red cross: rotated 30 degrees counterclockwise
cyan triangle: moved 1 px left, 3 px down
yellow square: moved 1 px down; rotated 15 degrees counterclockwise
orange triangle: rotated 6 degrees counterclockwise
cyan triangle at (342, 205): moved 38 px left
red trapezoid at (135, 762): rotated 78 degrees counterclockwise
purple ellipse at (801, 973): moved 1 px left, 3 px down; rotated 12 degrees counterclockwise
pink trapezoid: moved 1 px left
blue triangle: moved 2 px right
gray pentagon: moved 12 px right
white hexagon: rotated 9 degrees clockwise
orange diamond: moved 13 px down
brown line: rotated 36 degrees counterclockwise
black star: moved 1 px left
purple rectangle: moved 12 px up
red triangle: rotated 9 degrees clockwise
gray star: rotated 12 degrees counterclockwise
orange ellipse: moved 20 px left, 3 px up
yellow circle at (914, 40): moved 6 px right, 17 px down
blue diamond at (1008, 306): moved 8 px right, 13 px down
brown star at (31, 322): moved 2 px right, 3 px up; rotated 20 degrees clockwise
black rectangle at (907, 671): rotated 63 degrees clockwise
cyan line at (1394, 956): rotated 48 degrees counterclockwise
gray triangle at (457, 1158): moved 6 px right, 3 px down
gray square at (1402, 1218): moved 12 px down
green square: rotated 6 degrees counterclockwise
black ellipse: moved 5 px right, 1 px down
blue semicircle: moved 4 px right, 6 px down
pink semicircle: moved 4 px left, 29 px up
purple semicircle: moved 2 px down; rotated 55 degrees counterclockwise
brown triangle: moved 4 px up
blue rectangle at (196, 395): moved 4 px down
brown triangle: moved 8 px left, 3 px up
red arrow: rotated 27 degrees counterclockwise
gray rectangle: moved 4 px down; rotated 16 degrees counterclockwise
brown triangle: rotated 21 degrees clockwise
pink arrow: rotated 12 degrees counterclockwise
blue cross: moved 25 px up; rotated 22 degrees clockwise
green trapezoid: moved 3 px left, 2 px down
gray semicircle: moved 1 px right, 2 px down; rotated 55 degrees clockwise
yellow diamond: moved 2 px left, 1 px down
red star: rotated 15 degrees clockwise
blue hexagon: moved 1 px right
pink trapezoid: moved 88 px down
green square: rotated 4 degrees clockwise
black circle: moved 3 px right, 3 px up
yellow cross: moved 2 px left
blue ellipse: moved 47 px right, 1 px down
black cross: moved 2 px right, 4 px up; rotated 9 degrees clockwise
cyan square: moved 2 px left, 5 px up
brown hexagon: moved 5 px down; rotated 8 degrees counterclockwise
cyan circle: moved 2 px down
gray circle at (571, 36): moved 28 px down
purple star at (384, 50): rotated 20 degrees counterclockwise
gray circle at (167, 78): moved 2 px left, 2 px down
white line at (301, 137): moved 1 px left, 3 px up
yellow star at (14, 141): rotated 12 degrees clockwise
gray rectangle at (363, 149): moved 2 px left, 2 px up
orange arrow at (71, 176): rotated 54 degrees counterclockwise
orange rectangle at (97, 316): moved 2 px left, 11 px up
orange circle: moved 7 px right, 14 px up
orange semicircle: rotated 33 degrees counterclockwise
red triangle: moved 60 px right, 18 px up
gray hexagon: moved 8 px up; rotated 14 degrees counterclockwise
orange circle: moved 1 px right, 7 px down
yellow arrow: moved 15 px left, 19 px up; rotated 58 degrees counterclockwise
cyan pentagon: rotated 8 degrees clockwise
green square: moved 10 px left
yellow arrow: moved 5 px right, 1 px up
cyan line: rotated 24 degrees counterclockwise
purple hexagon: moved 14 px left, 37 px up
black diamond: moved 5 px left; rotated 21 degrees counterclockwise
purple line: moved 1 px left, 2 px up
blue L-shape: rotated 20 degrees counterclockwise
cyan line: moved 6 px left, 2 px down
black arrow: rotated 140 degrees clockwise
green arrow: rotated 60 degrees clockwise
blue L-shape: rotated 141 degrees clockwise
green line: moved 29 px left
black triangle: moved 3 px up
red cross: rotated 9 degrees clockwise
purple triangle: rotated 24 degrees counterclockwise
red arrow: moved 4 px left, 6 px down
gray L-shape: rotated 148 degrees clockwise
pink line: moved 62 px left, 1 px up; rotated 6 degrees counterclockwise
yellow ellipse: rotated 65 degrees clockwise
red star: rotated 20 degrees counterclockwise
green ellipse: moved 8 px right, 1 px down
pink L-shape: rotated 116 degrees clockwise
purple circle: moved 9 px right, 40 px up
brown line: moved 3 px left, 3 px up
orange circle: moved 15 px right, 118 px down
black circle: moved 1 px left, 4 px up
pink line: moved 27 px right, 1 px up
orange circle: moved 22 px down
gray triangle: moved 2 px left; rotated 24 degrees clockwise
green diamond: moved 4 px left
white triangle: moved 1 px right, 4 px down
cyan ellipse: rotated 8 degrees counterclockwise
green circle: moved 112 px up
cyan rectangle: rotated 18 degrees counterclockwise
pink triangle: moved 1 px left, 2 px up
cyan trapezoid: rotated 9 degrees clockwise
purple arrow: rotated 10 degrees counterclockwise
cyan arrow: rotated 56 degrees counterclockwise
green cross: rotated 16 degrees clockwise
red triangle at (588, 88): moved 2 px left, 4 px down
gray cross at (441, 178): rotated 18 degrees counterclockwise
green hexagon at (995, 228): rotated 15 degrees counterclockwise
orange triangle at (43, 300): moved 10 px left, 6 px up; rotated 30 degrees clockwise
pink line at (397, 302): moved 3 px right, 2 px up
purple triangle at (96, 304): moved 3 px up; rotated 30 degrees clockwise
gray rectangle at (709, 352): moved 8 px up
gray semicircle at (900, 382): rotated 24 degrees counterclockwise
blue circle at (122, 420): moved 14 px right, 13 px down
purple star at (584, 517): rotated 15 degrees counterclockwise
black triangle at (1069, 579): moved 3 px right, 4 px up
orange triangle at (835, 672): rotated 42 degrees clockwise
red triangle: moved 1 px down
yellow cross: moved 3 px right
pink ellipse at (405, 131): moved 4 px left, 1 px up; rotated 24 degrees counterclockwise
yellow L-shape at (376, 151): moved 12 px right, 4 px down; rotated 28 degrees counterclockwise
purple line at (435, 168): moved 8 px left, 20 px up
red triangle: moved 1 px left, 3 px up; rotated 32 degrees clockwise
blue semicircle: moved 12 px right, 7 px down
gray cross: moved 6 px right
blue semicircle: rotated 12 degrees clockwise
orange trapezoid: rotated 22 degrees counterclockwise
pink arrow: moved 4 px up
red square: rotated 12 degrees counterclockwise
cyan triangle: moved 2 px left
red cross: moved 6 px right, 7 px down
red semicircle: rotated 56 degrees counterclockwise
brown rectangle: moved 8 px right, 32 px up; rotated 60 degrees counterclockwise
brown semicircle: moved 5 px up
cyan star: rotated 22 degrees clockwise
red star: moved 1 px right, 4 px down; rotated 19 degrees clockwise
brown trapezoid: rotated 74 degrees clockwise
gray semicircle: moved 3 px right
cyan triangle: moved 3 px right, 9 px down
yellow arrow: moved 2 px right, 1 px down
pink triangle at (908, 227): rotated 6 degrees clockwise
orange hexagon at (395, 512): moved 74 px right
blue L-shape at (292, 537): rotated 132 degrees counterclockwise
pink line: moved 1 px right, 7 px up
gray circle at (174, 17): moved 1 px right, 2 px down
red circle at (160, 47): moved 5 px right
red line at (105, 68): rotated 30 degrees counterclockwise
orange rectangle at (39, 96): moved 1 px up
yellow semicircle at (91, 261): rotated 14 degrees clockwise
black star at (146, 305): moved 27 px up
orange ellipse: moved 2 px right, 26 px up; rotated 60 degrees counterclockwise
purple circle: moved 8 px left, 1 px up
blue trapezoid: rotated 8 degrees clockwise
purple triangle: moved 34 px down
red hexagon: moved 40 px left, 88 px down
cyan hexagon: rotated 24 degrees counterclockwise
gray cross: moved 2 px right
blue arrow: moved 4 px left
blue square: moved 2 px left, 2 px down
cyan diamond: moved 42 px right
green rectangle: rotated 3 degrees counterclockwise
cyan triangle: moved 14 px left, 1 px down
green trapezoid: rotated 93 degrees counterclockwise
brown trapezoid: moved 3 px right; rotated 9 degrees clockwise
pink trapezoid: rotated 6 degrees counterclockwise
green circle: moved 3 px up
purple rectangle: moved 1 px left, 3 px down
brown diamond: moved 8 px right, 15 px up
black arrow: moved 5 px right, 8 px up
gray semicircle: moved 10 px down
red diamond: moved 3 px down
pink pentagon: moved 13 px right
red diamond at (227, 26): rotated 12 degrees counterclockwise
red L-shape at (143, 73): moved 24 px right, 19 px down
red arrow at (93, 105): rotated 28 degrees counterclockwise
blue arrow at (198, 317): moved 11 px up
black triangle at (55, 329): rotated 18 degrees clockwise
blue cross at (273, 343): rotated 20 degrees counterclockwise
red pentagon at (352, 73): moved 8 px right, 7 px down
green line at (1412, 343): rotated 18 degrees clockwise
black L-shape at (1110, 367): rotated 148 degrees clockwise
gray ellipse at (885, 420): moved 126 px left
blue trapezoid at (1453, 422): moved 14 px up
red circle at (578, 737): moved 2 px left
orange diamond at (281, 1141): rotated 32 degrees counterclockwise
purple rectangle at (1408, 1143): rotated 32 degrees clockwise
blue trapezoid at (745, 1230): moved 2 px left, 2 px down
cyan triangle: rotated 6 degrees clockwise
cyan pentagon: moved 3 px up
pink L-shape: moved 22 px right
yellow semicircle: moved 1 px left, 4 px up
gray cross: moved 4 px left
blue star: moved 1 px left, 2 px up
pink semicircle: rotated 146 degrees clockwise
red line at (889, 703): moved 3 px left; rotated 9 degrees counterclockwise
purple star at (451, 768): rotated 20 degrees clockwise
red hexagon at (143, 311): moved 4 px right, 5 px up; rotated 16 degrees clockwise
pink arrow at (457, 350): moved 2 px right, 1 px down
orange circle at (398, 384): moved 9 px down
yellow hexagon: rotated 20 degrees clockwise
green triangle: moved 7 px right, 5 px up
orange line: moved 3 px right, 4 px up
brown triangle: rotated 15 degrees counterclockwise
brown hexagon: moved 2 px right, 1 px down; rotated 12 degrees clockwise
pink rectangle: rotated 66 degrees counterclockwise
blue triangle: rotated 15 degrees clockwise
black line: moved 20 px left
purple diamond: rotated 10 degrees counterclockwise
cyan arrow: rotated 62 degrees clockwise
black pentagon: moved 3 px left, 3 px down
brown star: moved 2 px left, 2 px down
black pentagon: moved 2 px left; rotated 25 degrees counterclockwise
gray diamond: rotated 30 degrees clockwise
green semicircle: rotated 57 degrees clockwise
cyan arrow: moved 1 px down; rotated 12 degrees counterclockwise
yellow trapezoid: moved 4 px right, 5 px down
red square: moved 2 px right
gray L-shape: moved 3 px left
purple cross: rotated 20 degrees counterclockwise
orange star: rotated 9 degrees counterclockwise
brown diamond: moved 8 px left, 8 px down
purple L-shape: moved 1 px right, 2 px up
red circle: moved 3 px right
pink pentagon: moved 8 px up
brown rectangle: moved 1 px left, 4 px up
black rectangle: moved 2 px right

**About this task:** What you give back should be only the lines of the records above, starting at the line with "purple rectangle: moved 12 px up" and ending at the line with "purple semicircle: moved", restated word for word.

**Answer space:**
purple rectangle: moved 12 px up
red triangle: rotated 9 degrees clockwise
gray star: rotated 12 degrees counterclockwise
orange ellipse: moved 20 px left, 3 px up
yellow circle at (914, 40): moved 6 px right, 17 px down
blue diamond at (1008, 306): moved 8 px right, 13 px down
brown star at (31, 322): moved 2 px right, 3 px up; rotated 20 degrees clockwise
black rectangle at (907, 671): rotated 63 degrees clockwise
cyan line at (1394, 956): rotated 48 degrees counterclockwise
gray triangle at (457, 1158): moved 6 px right, 3 px down
gray square at (1402, 1218): moved 12 px down
green square: rotated 6 degrees counterclockwise
black ellipse: moved 5 px right, 1 px down
blue semicircle: moved 4 px right, 6 px down
pink semicircle: moved 4 px left, 29 px up
purple semicircle: moved 2 px down; rotated 55 degrees counterclockwise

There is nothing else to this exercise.